→ Work to be completed:
Could you copy the entries from the line containing "89: 11:20 -> 11:17" through the end of the entries, swapping "none" for "stopped" and keeping everything else the same? Leave the pictures out of your answer.

→ Exercise materials:
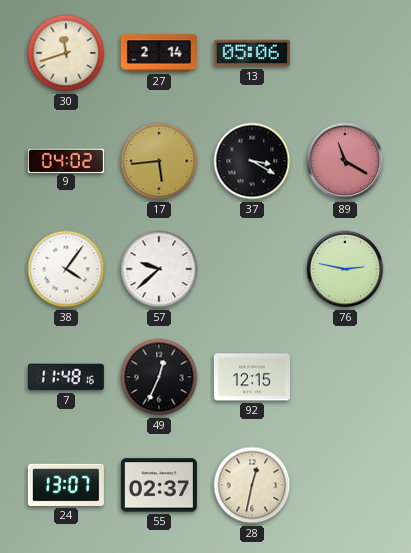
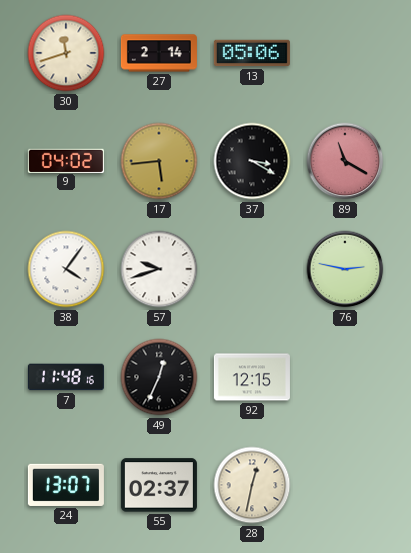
57: 9:38 -> 9:42
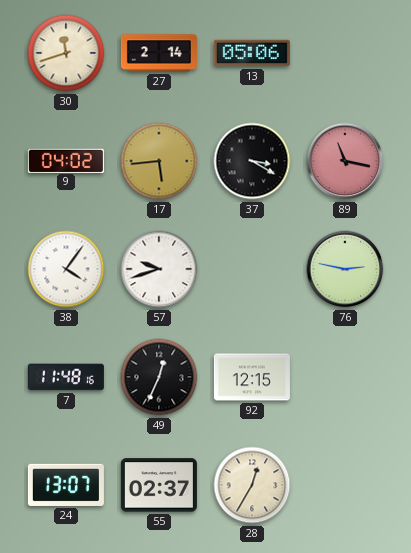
89: 11:20 -> 11:17
28: 12:32 -> 12:35
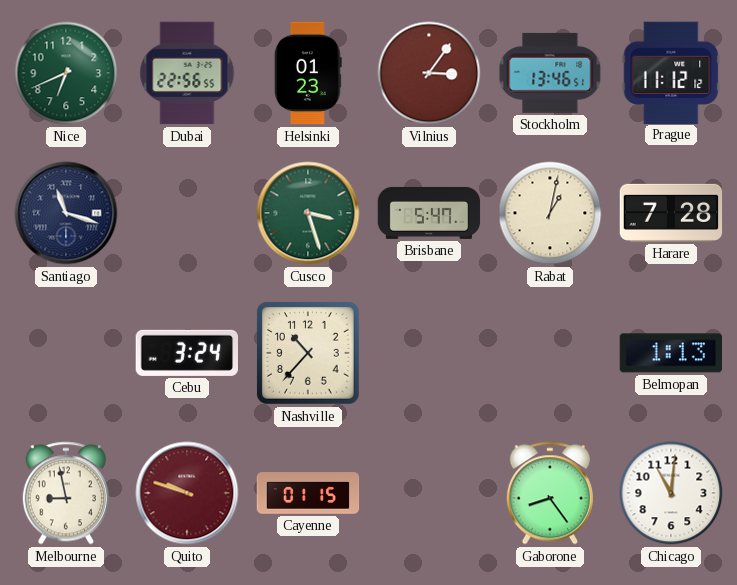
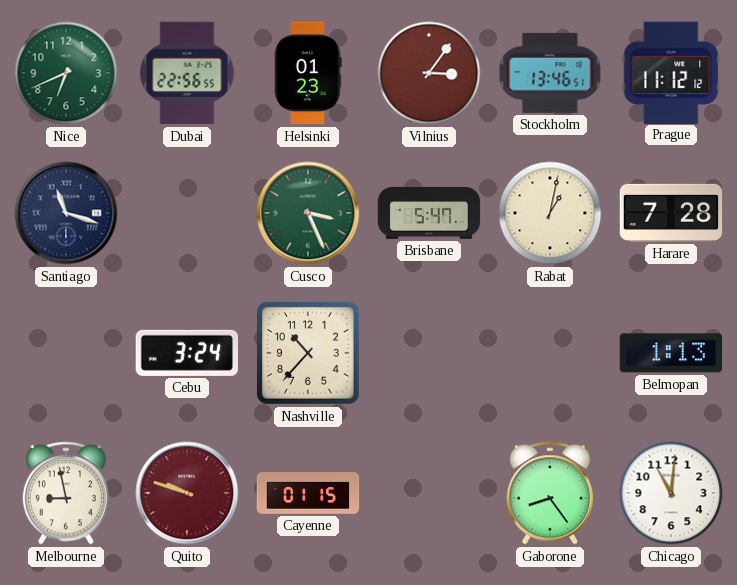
Cusco: 3:27 -> 3:26
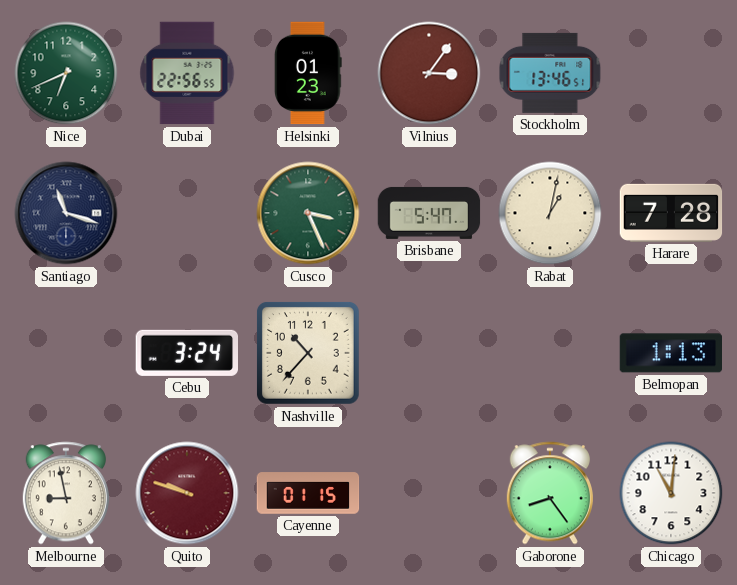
Prague: 11:12 -> none
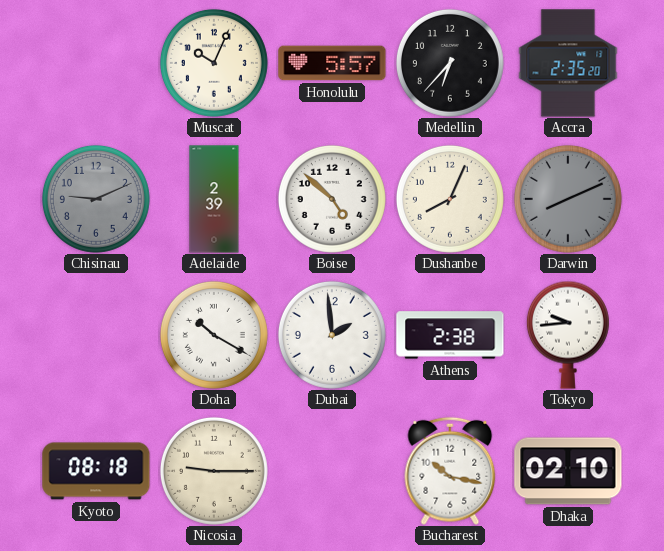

→ Written answer:
89: 11:20 -> 11:17
28: 12:32 -> 12:35
Cusco: 3:27 -> 3:26
Prague: 11:12 -> stopped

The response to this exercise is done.